### Your assignment
Return verbatim every line from the first line of the data below to the line that contains "green rectangle: (214, 72)", inclusive, and no further.

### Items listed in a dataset
-.-.-

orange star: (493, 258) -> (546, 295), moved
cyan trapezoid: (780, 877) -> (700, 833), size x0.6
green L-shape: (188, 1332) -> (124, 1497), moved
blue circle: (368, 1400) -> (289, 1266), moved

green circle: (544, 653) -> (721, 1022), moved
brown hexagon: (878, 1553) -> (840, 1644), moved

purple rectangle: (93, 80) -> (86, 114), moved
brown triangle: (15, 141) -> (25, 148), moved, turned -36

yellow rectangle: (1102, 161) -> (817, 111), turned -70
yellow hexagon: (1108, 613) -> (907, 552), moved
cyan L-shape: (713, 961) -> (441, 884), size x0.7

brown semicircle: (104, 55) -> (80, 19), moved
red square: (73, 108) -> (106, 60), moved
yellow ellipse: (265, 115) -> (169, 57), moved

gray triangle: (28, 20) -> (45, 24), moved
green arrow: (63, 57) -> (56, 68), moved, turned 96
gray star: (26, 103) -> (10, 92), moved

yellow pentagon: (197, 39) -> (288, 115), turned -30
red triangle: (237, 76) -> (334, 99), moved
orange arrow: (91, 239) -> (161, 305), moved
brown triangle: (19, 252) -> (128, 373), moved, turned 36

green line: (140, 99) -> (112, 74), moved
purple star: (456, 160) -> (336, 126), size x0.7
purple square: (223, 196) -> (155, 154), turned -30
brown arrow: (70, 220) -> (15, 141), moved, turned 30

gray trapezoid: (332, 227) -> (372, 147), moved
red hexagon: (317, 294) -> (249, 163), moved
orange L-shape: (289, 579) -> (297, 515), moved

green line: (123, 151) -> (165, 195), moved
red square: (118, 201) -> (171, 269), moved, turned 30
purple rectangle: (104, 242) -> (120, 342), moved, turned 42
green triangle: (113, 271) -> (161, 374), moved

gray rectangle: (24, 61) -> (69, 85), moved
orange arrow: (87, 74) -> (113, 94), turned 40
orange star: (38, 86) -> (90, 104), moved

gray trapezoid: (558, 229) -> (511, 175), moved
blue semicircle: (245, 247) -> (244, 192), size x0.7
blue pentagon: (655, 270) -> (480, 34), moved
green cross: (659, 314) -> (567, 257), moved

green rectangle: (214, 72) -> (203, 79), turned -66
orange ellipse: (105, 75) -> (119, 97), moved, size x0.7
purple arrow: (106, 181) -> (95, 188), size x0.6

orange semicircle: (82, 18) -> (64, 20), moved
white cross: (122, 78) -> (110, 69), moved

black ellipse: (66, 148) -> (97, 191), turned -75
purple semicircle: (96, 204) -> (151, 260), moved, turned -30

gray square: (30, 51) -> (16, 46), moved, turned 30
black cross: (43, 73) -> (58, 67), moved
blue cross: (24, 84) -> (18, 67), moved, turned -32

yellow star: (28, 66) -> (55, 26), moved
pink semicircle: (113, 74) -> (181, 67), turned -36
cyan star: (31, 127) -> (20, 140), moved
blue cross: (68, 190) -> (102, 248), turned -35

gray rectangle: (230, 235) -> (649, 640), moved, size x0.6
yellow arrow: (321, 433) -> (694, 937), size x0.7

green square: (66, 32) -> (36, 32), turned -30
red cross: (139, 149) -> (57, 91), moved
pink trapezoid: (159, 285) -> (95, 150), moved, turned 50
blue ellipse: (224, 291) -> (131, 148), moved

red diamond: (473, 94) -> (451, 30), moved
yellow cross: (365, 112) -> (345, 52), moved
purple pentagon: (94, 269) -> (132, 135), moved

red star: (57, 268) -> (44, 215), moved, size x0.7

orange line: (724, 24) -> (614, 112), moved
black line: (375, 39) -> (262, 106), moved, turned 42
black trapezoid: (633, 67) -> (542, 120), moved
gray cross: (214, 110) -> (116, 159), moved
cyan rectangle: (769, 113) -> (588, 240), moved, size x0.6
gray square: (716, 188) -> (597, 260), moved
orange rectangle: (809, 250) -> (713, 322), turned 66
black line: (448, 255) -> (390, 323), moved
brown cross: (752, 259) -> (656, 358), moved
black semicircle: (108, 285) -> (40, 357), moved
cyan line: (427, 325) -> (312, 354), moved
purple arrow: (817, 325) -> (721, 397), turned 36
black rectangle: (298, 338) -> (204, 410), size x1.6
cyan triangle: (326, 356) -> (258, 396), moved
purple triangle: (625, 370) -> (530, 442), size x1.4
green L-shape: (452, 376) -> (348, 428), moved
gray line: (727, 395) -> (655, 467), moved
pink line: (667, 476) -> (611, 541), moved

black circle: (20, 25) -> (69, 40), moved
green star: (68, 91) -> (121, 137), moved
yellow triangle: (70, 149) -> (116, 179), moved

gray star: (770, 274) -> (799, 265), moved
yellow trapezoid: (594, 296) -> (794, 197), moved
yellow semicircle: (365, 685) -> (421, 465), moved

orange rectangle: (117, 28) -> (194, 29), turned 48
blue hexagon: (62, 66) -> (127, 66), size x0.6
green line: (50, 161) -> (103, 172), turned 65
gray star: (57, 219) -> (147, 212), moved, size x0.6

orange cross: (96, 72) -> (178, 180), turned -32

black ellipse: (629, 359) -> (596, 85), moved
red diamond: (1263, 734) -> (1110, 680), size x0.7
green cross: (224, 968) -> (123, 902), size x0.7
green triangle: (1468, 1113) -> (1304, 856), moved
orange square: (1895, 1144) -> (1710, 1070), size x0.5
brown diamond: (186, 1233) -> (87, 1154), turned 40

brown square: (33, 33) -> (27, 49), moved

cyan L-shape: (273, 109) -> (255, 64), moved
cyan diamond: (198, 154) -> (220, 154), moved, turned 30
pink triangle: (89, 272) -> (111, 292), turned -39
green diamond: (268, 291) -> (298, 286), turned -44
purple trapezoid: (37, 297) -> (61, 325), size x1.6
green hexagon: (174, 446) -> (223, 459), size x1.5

-.-.-

### Finished task
orange star: (493, 258) -> (546, 295), moved
cyan trapezoid: (780, 877) -> (700, 833), size x0.6
green L-shape: (188, 1332) -> (124, 1497), moved
blue circle: (368, 1400) -> (289, 1266), moved

green circle: (544, 653) -> (721, 1022), moved
brown hexagon: (878, 1553) -> (840, 1644), moved

purple rectangle: (93, 80) -> (86, 114), moved
brown triangle: (15, 141) -> (25, 148), moved, turned -36

yellow rectangle: (1102, 161) -> (817, 111), turned -70
yellow hexagon: (1108, 613) -> (907, 552), moved
cyan L-shape: (713, 961) -> (441, 884), size x0.7

brown semicircle: (104, 55) -> (80, 19), moved
red square: (73, 108) -> (106, 60), moved
yellow ellipse: (265, 115) -> (169, 57), moved

gray triangle: (28, 20) -> (45, 24), moved
green arrow: (63, 57) -> (56, 68), moved, turned 96
gray star: (26, 103) -> (10, 92), moved

yellow pentagon: (197, 39) -> (288, 115), turned -30
red triangle: (237, 76) -> (334, 99), moved
orange arrow: (91, 239) -> (161, 305), moved
brown triangle: (19, 252) -> (128, 373), moved, turned 36

green line: (140, 99) -> (112, 74), moved
purple star: (456, 160) -> (336, 126), size x0.7
purple square: (223, 196) -> (155, 154), turned -30
brown arrow: (70, 220) -> (15, 141), moved, turned 30

gray trapezoid: (332, 227) -> (372, 147), moved
red hexagon: (317, 294) -> (249, 163), moved
orange L-shape: (289, 579) -> (297, 515), moved

green line: (123, 151) -> (165, 195), moved
red square: (118, 201) -> (171, 269), moved, turned 30
purple rectangle: (104, 242) -> (120, 342), moved, turned 42
green triangle: (113, 271) -> (161, 374), moved

gray rectangle: (24, 61) -> (69, 85), moved
orange arrow: (87, 74) -> (113, 94), turned 40
orange star: (38, 86) -> (90, 104), moved

gray trapezoid: (558, 229) -> (511, 175), moved
blue semicircle: (245, 247) -> (244, 192), size x0.7
blue pentagon: (655, 270) -> (480, 34), moved
green cross: (659, 314) -> (567, 257), moved

green rectangle: (214, 72) -> (203, 79), turned -66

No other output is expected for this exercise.